* _YOUR INSTRUCTIONS_
The entries that follow need to be printed exactly as they are, minus any pictures.

Object state comparisons
┄┄┄┄┄┄┄┄┄┄┄┄┄┄┄┄┄┄┄┄
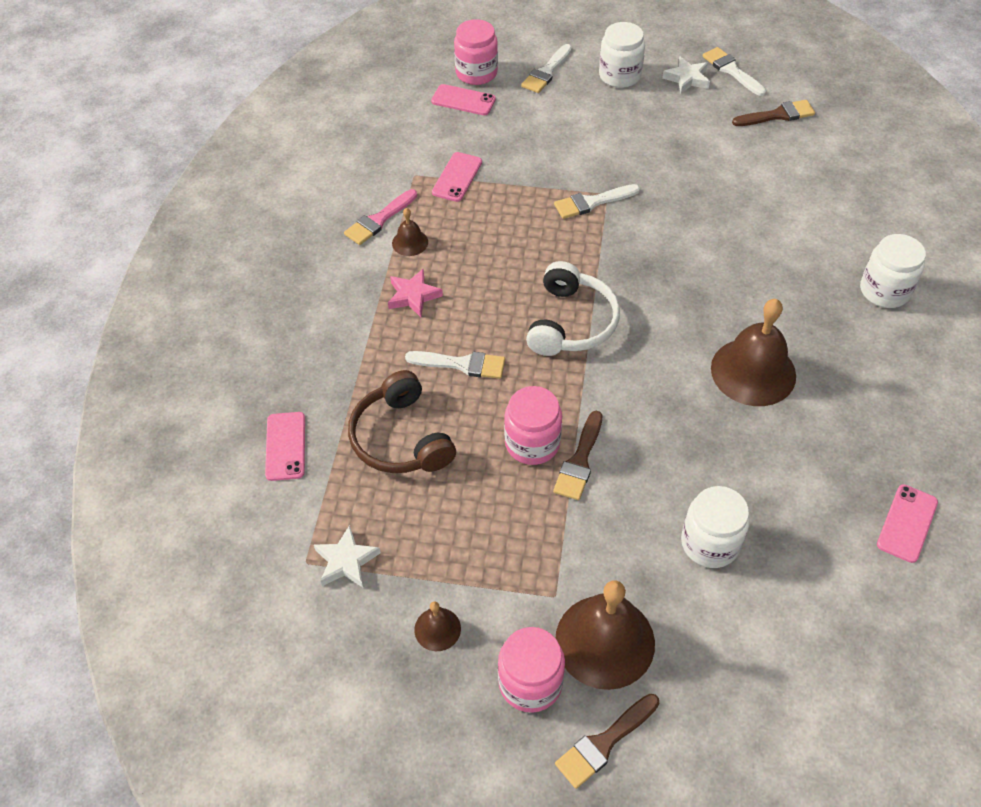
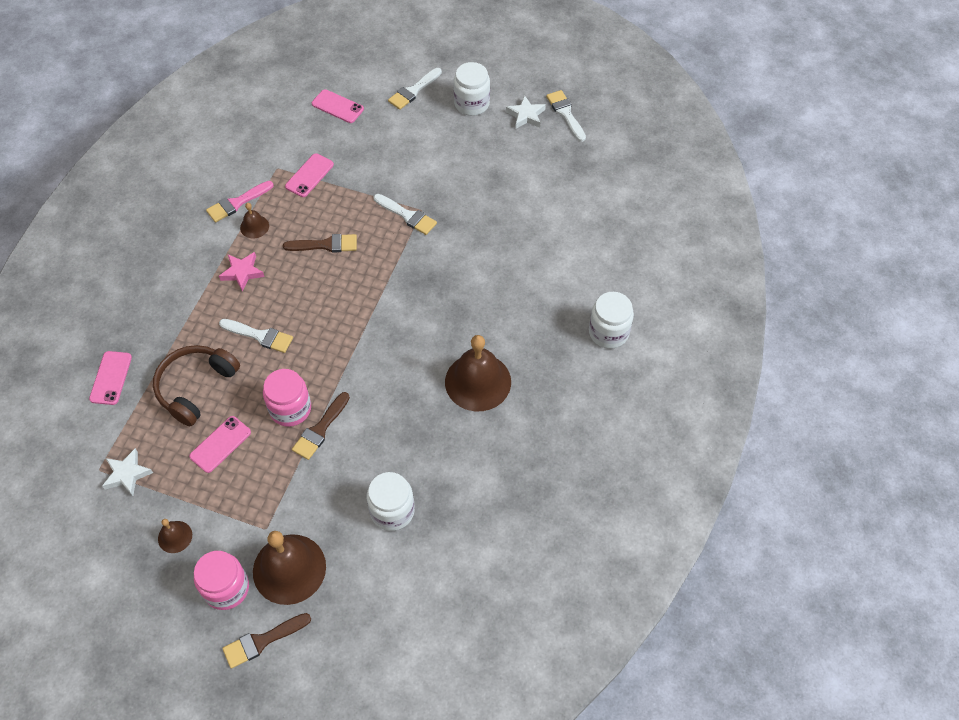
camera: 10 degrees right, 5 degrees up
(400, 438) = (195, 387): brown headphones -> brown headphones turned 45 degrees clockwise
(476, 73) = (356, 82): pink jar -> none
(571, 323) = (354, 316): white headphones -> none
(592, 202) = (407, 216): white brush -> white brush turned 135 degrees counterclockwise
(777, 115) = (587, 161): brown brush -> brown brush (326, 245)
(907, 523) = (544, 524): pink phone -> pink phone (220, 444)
┄┄┄┄┄┄┄┄┄┄┄┄┄┄┄┄┄┄┄┄
* _EXERCISE OUTPUT_
camera: 10 degrees right, 5 degrees up
(400, 438) = (195, 387): brown headphones -> brown headphones turned 45 degrees clockwise
(476, 73) = (356, 82): pink jar -> none
(571, 323) = (354, 316): white headphones -> none
(592, 202) = (407, 216): white brush -> white brush turned 135 degrees counterclockwise
(777, 115) = (587, 161): brown brush -> brown brush (326, 245)
(907, 523) = (544, 524): pink phone -> pink phone (220, 444)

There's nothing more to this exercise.